=== EXTRACTED ENTRIES ===
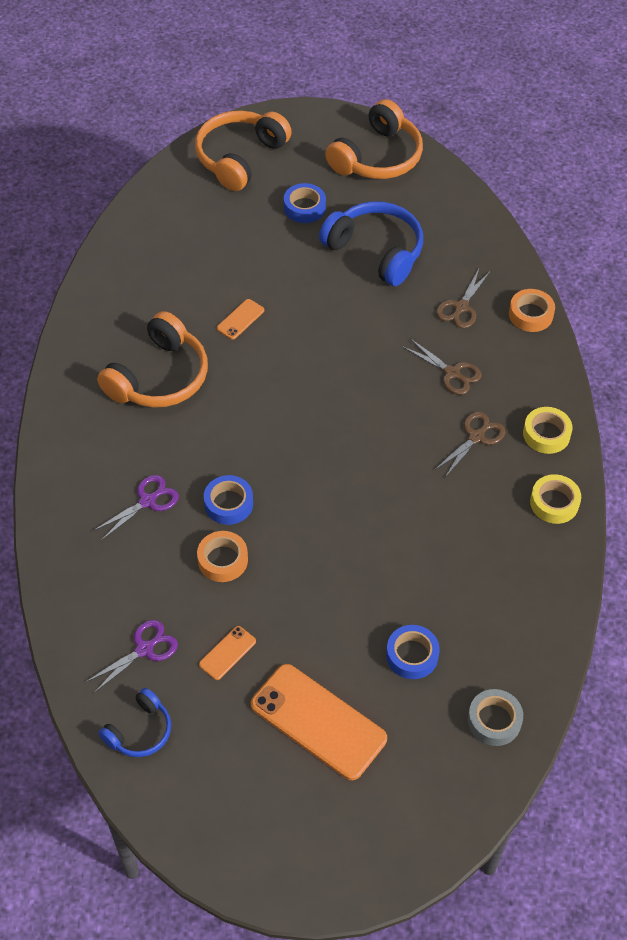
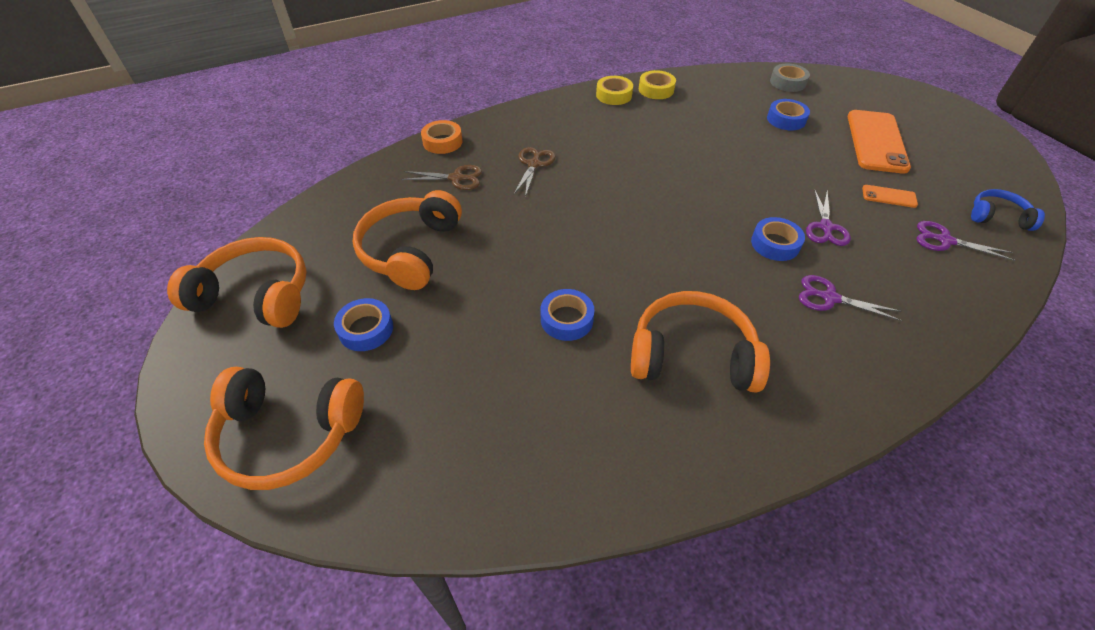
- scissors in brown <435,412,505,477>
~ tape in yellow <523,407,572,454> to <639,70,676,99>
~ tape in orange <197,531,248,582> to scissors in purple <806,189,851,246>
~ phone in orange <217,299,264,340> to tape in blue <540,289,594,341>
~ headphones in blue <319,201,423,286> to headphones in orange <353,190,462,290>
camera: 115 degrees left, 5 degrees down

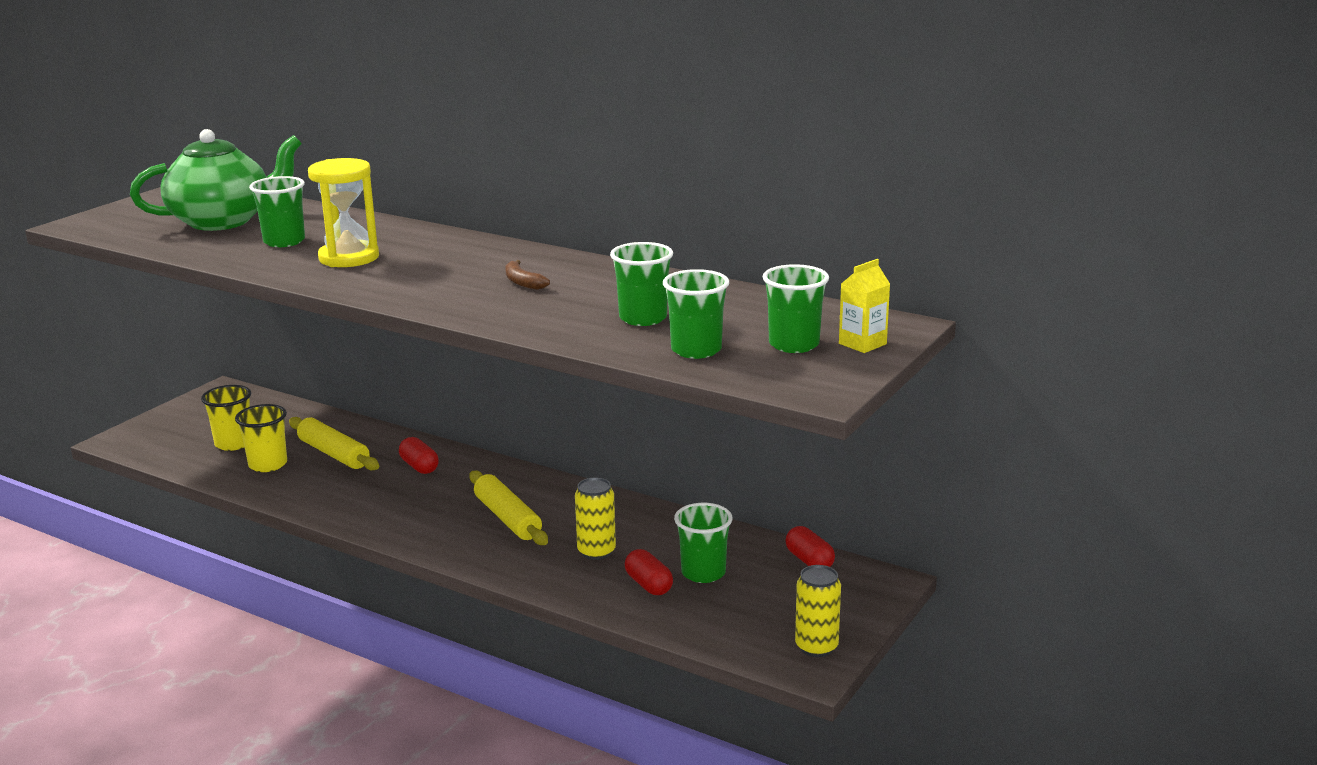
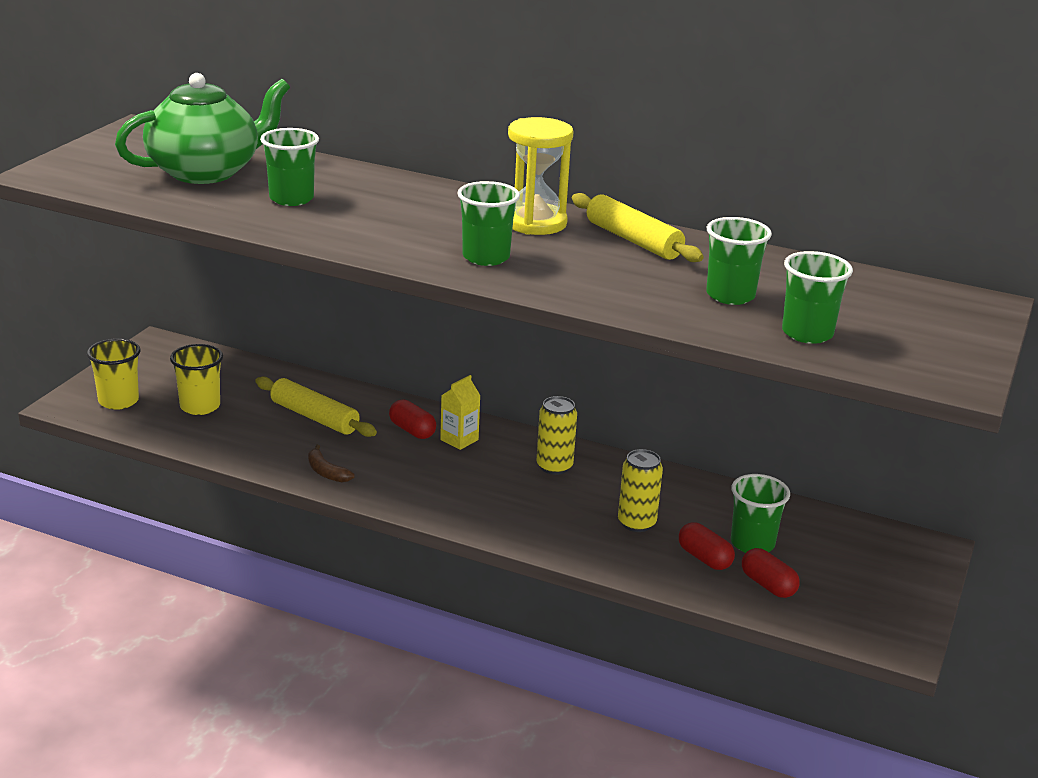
~ cup in yellow <235,404,287,472> to <87,339,140,410>
~ hourglass in yellow <308,158,379,267> to <508,117,574,235>
~ rolling pin in yellow <469,471,548,545> to <572,193,704,262>
~ banana in brown <505,260,550,290> to <308,445,355,483>
~ cup in green <762,264,829,353> to <457,181,520,266>
~ capsule in red <785,526,835,567> to <742,548,800,598>
~ can in yellow <795,565,841,657> to <537,396,577,475>
~ carton in yellow <839,259,890,353> to <440,375,481,450>
camera: 10 degrees left, 5 degrees up

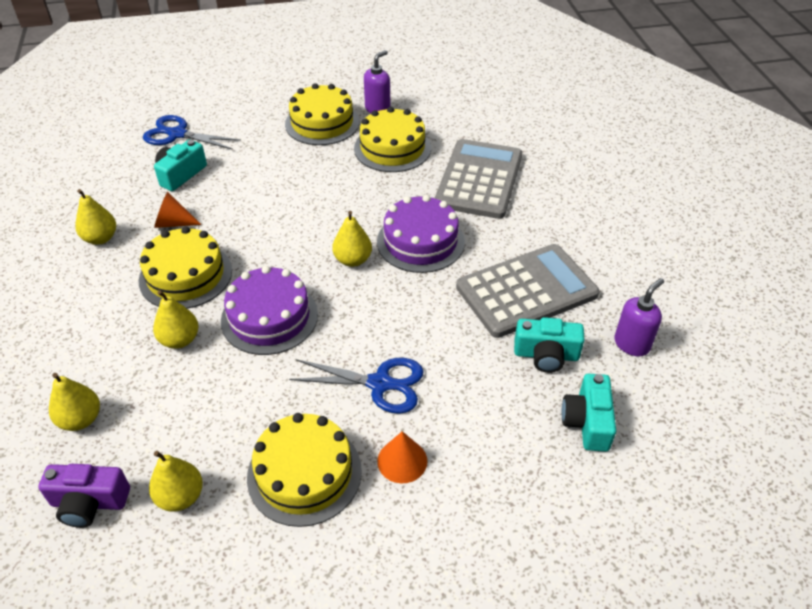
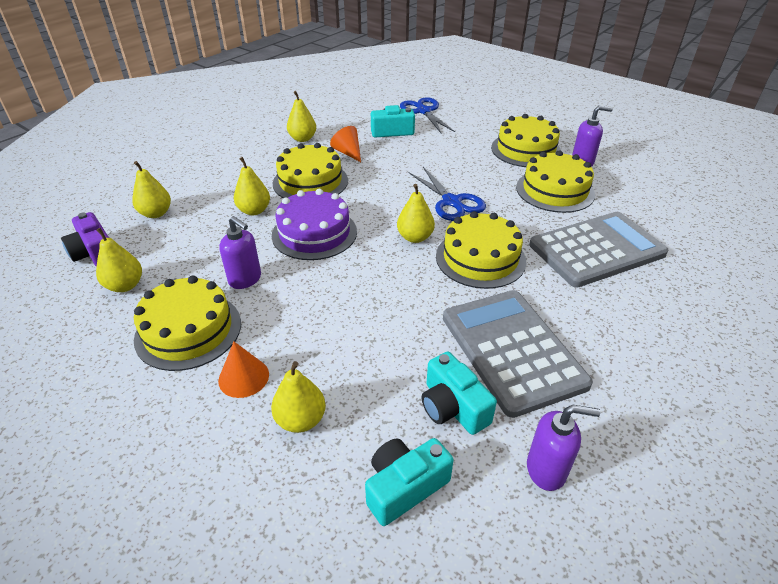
+ soap dispenser in purple <219,216,261,289>
+ pear in yellow <271,361,326,433>
~ scissors in blue <289,358,424,414> to <408,167,486,221>
~ cake in purple <377,195,465,273> to cake in yellow <436,211,526,289>
~ calculator in grey <456,244,600,338> = <443,290,593,418> 135 degrees counterclockwise
camera: 50 degrees right, 5 degrees down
===
=== WHAT TO PRODUCE ===
Only the text of the entries above, transcribed exactly, should be given; leave out pictures.

=== SOLUTION ===
- scissors in brown <435,412,505,477>
~ tape in yellow <523,407,572,454> to <639,70,676,99>
~ tape in orange <197,531,248,582> to scissors in purple <806,189,851,246>
~ phone in orange <217,299,264,340> to tape in blue <540,289,594,341>
~ headphones in blue <319,201,423,286> to headphones in orange <353,190,462,290>
camera: 115 degrees left, 5 degrees down

~ cup in yellow <235,404,287,472> to <87,339,140,410>
~ hourglass in yellow <308,158,379,267> to <508,117,574,235>
~ rolling pin in yellow <469,471,548,545> to <572,193,704,262>
~ banana in brown <505,260,550,290> to <308,445,355,483>
~ cup in green <762,264,829,353> to <457,181,520,266>
~ capsule in red <785,526,835,567> to <742,548,800,598>
~ can in yellow <795,565,841,657> to <537,396,577,475>
~ carton in yellow <839,259,890,353> to <440,375,481,450>
camera: 10 degrees left, 5 degrees up

+ soap dispenser in purple <219,216,261,289>
+ pear in yellow <271,361,326,433>
~ scissors in blue <289,358,424,414> to <408,167,486,221>
~ cake in purple <377,195,465,273> to cake in yellow <436,211,526,289>
~ calculator in grey <456,244,600,338> = <443,290,593,418> 135 degrees counterclockwise
camera: 50 degrees right, 5 degrees down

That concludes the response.